Supplied information:
=== Begin Enclosure ===
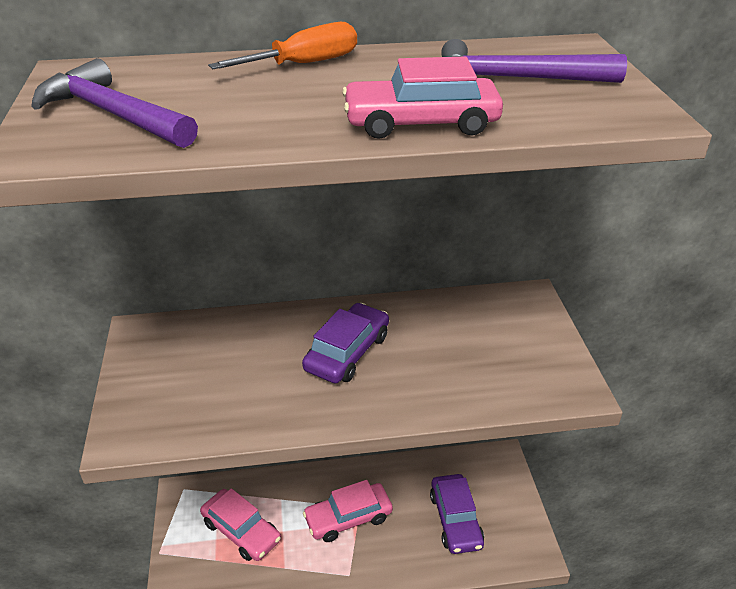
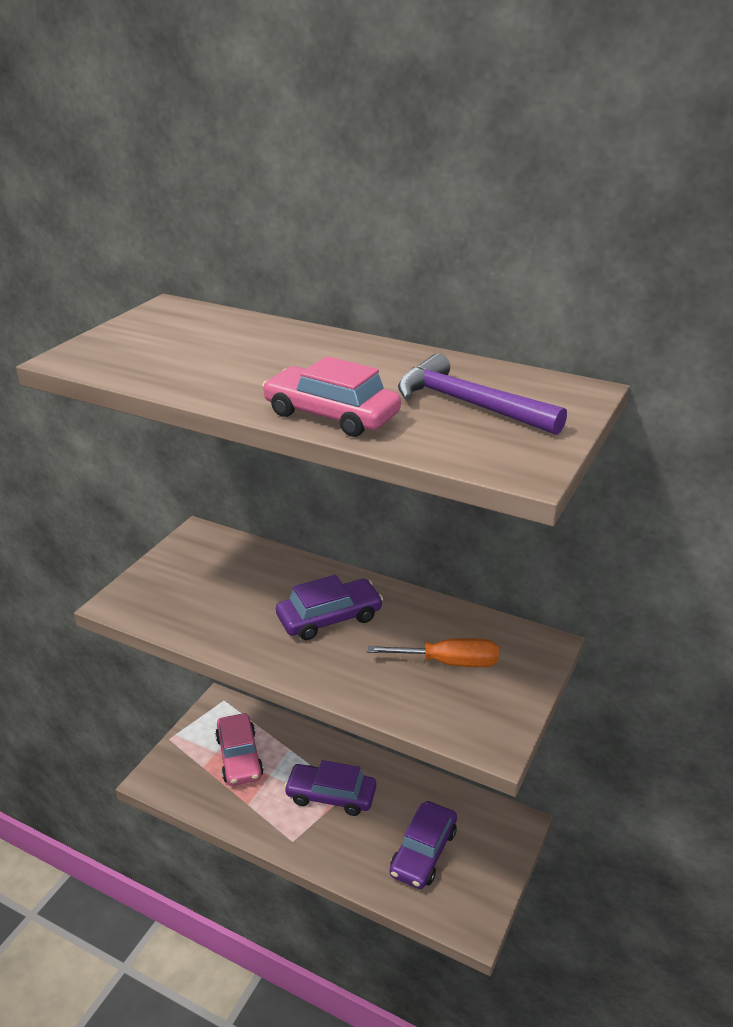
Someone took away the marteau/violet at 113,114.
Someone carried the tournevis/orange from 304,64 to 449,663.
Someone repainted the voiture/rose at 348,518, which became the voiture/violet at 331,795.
=== End Enclosure ===
What this task involves:
Before handing back the copy, remove the pictures; otherwise print the data exactly.

Answer section:
Someone took away the marteau/violet at 113,114.
Someone carried the tournevis/orange from 304,64 to 449,663.
Someone repainted the voiture/rose at 348,518, which became the voiture/violet at 331,795.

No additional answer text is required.